───── Source data ─────

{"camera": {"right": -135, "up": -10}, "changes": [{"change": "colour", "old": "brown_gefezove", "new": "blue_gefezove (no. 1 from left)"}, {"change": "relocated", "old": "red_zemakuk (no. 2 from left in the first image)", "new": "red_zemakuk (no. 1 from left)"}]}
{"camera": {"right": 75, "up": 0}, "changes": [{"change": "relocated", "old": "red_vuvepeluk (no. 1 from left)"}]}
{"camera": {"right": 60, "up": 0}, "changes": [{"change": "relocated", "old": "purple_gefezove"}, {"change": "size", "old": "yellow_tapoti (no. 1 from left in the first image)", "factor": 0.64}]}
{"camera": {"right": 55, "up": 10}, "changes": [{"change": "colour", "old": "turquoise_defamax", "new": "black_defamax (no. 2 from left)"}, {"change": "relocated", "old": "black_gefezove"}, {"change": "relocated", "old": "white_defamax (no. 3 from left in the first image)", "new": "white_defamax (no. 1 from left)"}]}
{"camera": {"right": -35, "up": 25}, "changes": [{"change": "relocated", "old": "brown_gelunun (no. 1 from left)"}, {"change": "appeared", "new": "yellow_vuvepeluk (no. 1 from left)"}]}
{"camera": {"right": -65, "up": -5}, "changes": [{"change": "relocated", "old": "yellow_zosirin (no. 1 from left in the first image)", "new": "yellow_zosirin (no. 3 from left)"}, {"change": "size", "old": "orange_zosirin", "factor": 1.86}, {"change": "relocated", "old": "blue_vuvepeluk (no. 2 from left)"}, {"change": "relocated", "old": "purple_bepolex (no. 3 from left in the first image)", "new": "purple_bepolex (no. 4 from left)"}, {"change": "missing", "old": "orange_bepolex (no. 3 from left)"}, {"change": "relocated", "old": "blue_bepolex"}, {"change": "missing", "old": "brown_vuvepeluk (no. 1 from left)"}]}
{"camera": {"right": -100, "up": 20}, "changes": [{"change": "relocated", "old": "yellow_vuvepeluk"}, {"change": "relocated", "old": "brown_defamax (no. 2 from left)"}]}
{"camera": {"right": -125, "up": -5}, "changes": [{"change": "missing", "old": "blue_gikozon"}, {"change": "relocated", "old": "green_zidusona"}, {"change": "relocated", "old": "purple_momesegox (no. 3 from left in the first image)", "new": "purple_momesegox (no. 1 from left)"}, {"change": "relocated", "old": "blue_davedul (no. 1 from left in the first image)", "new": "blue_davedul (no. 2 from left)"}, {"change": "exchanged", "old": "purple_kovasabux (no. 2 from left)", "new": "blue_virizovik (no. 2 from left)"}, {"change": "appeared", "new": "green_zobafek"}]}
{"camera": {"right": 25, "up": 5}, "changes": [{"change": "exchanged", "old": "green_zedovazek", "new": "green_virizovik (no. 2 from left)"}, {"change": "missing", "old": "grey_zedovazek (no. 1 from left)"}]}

─────

■ Work item ■
Would you please copy out every line of the data exactly?

■ Task result ■
{"camera": {"right": -135, "up": -10}, "changes": [{"change": "colour", "old": "brown_gefezove", "new": "blue_gefezove (no. 1 from left)"}, {"change": "relocated", "old": "red_zemakuk (no. 2 from left in the first image)", "new": "red_zemakuk (no. 1 from left)"}]}
{"camera": {"right": 75, "up": 0}, "changes": [{"change": "relocated", "old": "red_vuvepeluk (no. 1 from left)"}]}
{"camera": {"right": 60, "up": 0}, "changes": [{"change": "relocated", "old": "purple_gefezove"}, {"change": "size", "old": "yellow_tapoti (no. 1 from left in the first image)", "factor": 0.64}]}
{"camera": {"right": 55, "up": 10}, "changes": [{"change": "colour", "old": "turquoise_defamax", "new": "black_defamax (no. 2 from left)"}, {"change": "relocated", "old": "black_gefezove"}, {"change": "relocated", "old": "white_defamax (no. 3 from left in the first image)", "new": "white_defamax (no. 1 from left)"}]}
{"camera": {"right": -35, "up": 25}, "changes": [{"change": "relocated", "old": "brown_gelunun (no. 1 from left)"}, {"change": "appeared", "new": "yellow_vuvepeluk (no. 1 from left)"}]}
{"camera": {"right": -65, "up": -5}, "changes": [{"change": "relocated", "old": "yellow_zosirin (no. 1 from left in the first image)", "new": "yellow_zosirin (no. 3 from left)"}, {"change": "size", "old": "orange_zosirin", "factor": 1.86}, {"change": "relocated", "old": "blue_vuvepeluk (no. 2 from left)"}, {"change": "relocated", "old": "purple_bepolex (no. 3 from left in the first image)", "new": "purple_bepolex (no. 4 from left)"}, {"change": "missing", "old": "orange_bepolex (no. 3 from left)"}, {"change": "relocated", "old": "blue_bepolex"}, {"change": "missing", "old": "brown_vuvepeluk (no. 1 from left)"}]}
{"camera": {"right": -100, "up": 20}, "changes": [{"change": "relocated", "old": "yellow_vuvepeluk"}, {"change": "relocated", "old": "brown_defamax (no. 2 from left)"}]}
{"camera": {"right": -125, "up": -5}, "changes": [{"change": "missing", "old": "blue_gikozon"}, {"change": "relocated", "old": "green_zidusona"}, {"change": "relocated", "old": "purple_momesegox (no. 3 from left in the first image)", "new": "purple_momesegox (no. 1 from left)"}, {"change": "relocated", "old": "blue_davedul (no. 1 from left in the first image)", "new": "blue_davedul (no. 2 from left)"}, {"change": "exchanged", "old": "purple_kovasabux (no. 2 from left)", "new": "blue_virizovik (no. 2 from left)"}, {"change": "appeared", "new": "green_zobafek"}]}
{"camera": {"right": 25, "up": 5}, "changes": [{"change": "exchanged", "old": "green_zedovazek", "new": "green_virizovik (no. 2 from left)"}, {"change": "missing", "old": "grey_zedovazek (no. 1 from left)"}]}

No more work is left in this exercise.